§ **The problem**
What lines in the material hold the string "white"? Copy out each of them.

§ **Entries supplied**
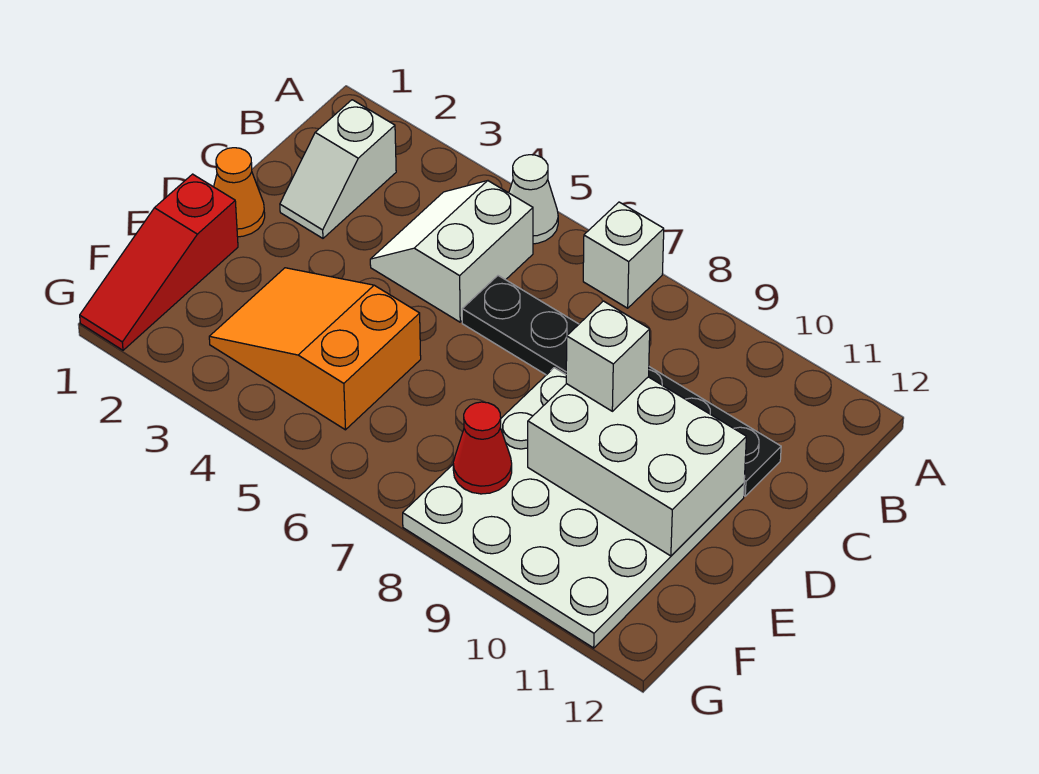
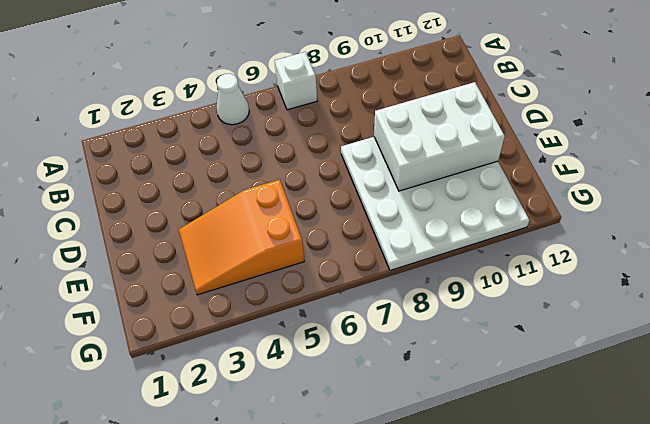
none -> white slope B2:C2 level 1 top B
none -> white slope B4:C5 level 1 top 5
none -> black plate C6:C11 level 1

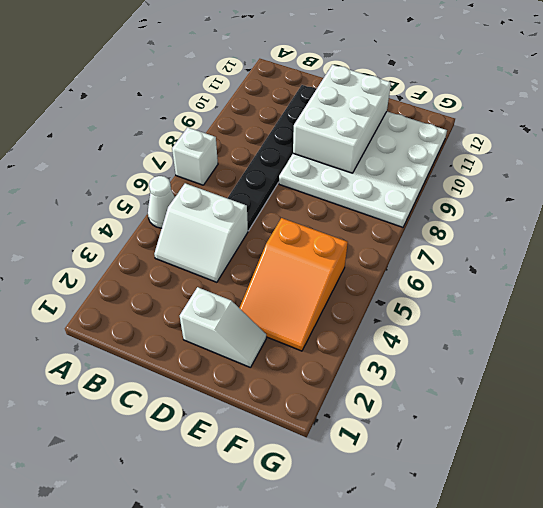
white slope D2:E2 level 1 top D -> white slope B2:C2 level 1 top B
none -> orange cone D1 level 1
none -> red slope E1:G1 level 1 top E
none -> red cone F8 level 2

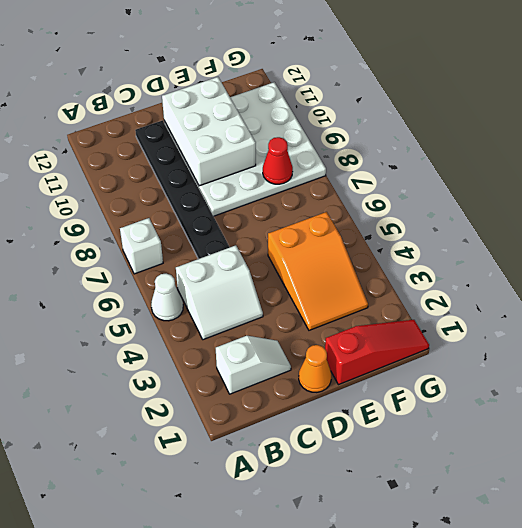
none -> white brick D9 level 3

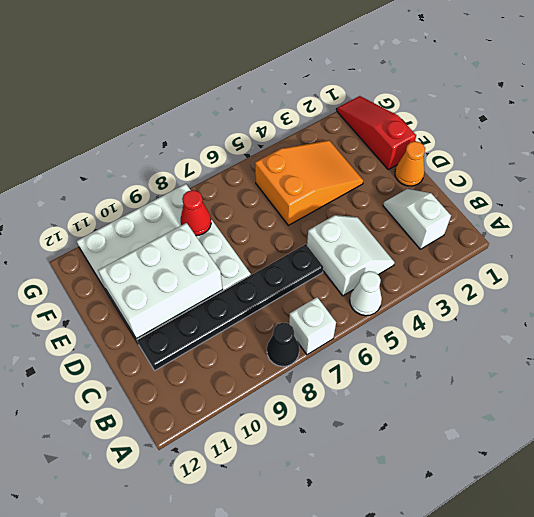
black cone A8 level 1 -> none
none -> white brick D9 level 3

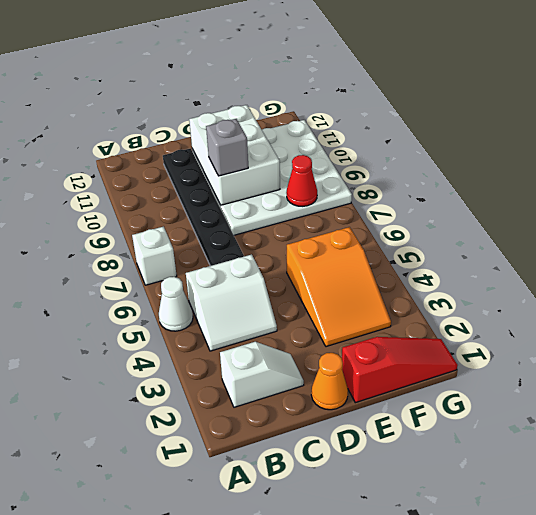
grey brick D9 level 3 -> white brick D9 level 3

§ **Written response**
none -> white slope B2:C2 level 1 top B
none -> white slope B4:C5 level 1 top 5
white slope D2:E2 level 1 top D -> white slope B2:C2 level 1 top B
none -> white brick D9 level 3
none -> white brick D9 level 3
grey brick D9 level 3 -> white brick D9 level 3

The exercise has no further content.